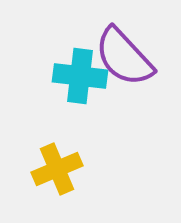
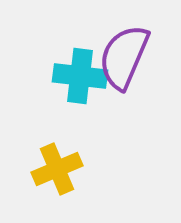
purple semicircle: rotated 66 degrees clockwise
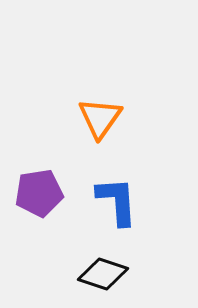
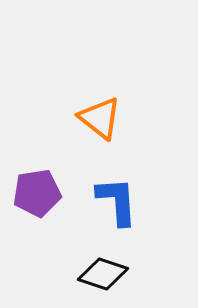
orange triangle: rotated 27 degrees counterclockwise
purple pentagon: moved 2 px left
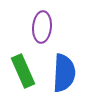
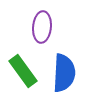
green rectangle: rotated 12 degrees counterclockwise
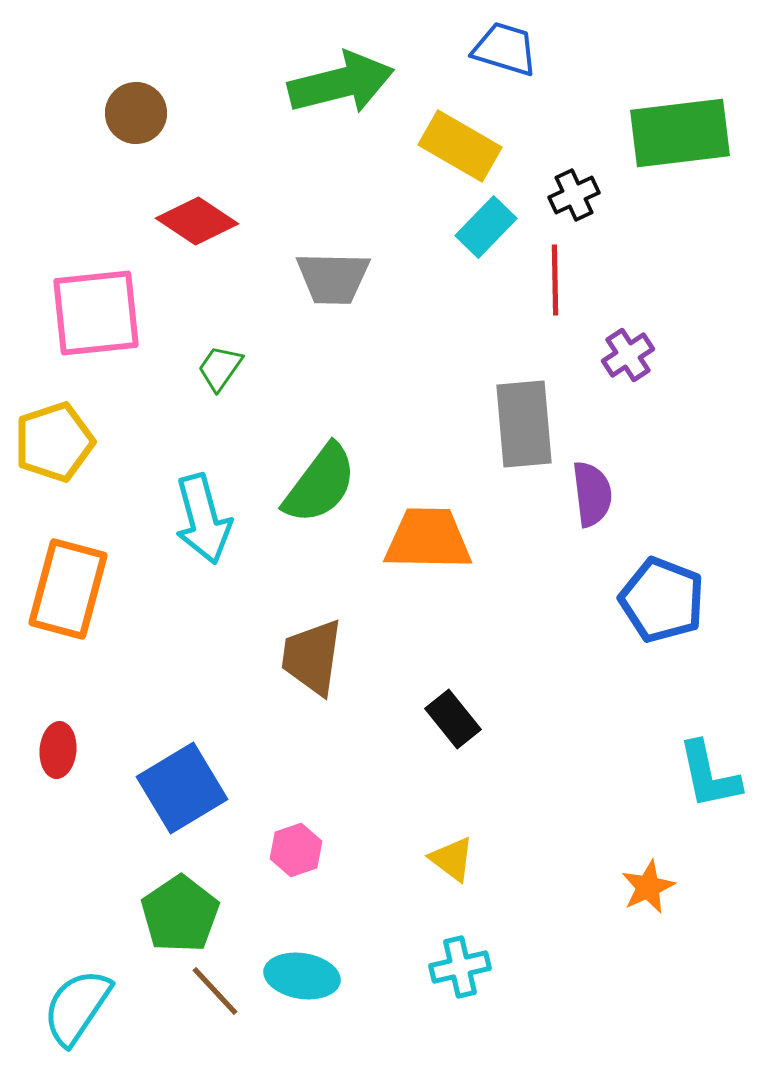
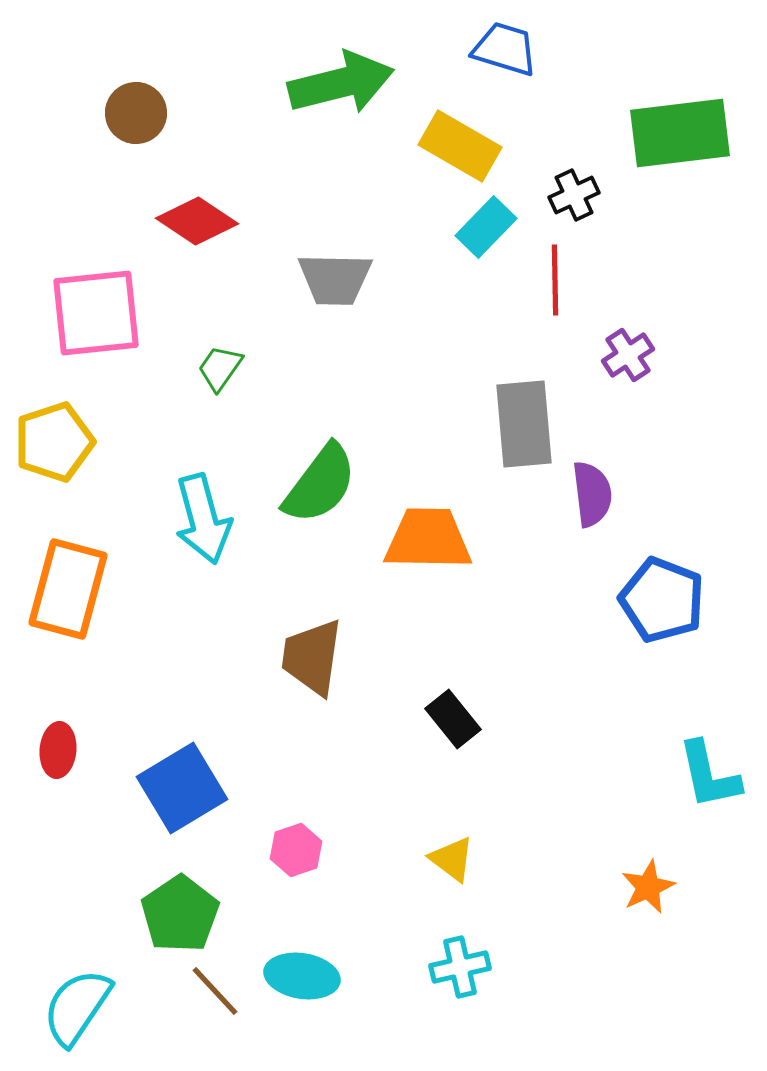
gray trapezoid: moved 2 px right, 1 px down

◇ ◇ ◇ ◇ ◇ ◇ ◇

- _Work task_
The result is an exact copy of the lines from the one holding "green rectangle: rotated" through the final line of the data above, both ends included, minus the pictures.

- _Solution to this exercise_
green rectangle: rotated 12 degrees counterclockwise
gray trapezoid: moved 2 px right, 1 px down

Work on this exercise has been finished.